■ Data below:
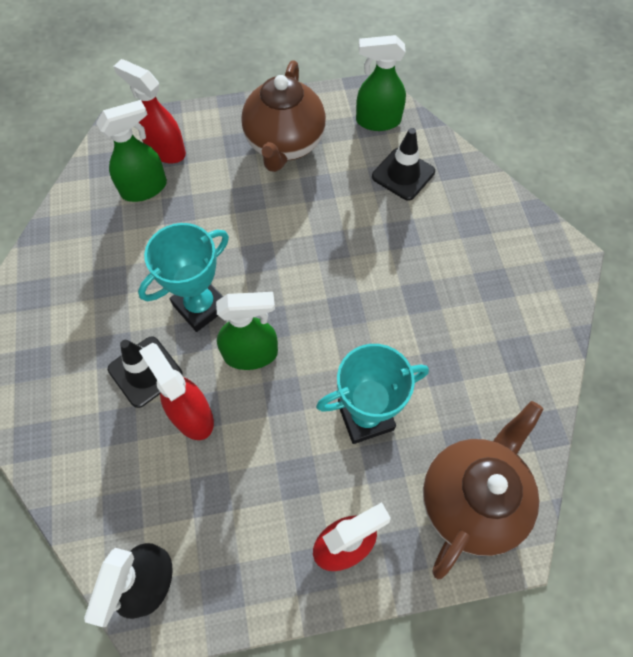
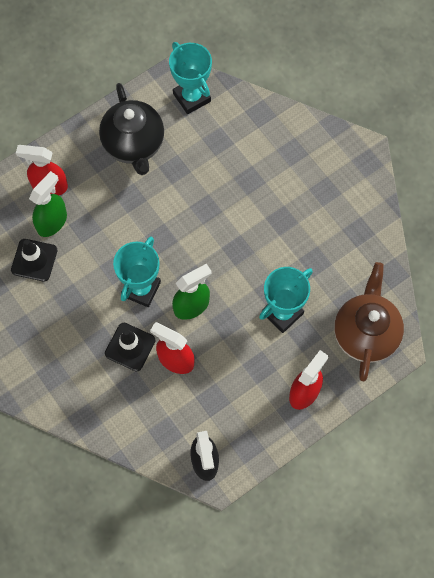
camera: 25 degrees left, 5 degrees up
brown teapot [241,60,326,172] -> black teapot [99,83,164,175]
green spray bottle [356,35,406,131] -> turquoise trophy [169,42,212,114]
black traffic cone [372,128,435,201] -> black traffic cone moved to [11,239,57,282]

■ Requirement: Transcribe the whole listing exactly but exclude images.

■ Task output:
camera: 25 degrees left, 5 degrees up
brown teapot [241,60,326,172] -> black teapot [99,83,164,175]
green spray bottle [356,35,406,131] -> turquoise trophy [169,42,212,114]
black traffic cone [372,128,435,201] -> black traffic cone moved to [11,239,57,282]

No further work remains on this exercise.